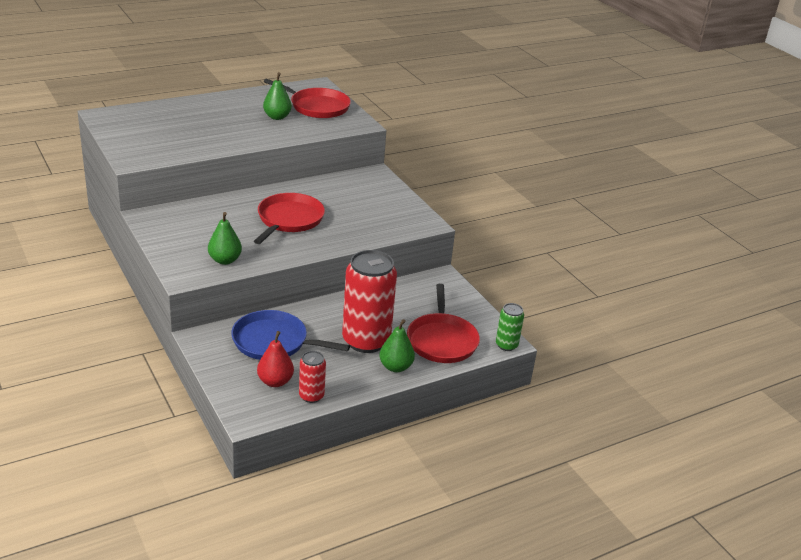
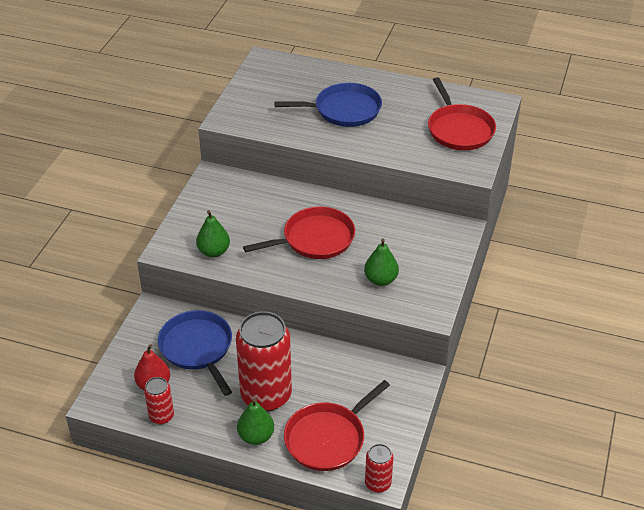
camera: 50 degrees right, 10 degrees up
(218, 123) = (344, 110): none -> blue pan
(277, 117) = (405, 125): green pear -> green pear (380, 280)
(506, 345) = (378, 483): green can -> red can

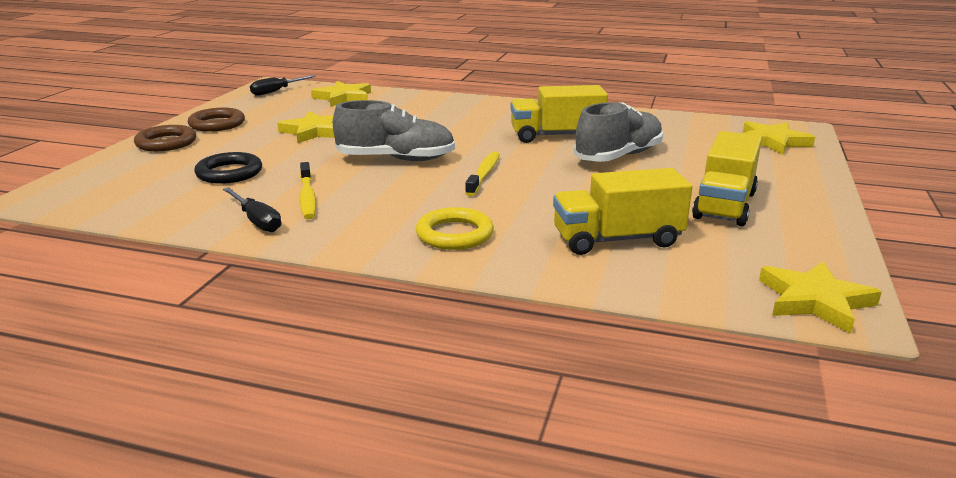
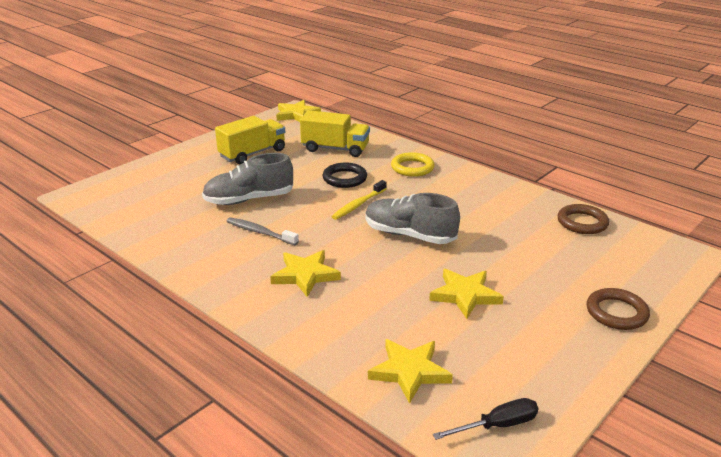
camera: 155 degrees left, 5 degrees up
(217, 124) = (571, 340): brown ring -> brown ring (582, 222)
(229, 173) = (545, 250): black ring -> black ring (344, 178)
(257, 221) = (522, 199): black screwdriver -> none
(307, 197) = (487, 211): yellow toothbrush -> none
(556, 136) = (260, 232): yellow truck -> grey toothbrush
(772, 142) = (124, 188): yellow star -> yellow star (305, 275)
□ □ □ □ □ □ □
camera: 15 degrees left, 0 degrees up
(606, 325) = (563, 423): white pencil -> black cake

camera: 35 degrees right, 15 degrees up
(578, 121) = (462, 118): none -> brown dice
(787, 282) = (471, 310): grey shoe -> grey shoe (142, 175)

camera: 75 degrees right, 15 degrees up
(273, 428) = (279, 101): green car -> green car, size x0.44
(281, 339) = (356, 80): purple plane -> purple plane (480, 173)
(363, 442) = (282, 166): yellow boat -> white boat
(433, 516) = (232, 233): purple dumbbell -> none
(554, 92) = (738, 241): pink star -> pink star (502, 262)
□ □ □ □ □ □ □
**WORK TO COMPLETE**
Out of the data above, set down the lines from the one with "(787, 282) = (471, 310): grey" to the one with "(554, 92) = (738, 241): pink", both included, exactly as written and with no additions.

**TASK SOLUTION**
(787, 282) = (471, 310): grey shoe -> grey shoe (142, 175)

camera: 75 degrees right, 15 degrees up
(273, 428) = (279, 101): green car -> green car, size x0.44
(281, 339) = (356, 80): purple plane -> purple plane (480, 173)
(363, 442) = (282, 166): yellow boat -> white boat
(433, 516) = (232, 233): purple dumbbell -> none
(554, 92) = (738, 241): pink star -> pink star (502, 262)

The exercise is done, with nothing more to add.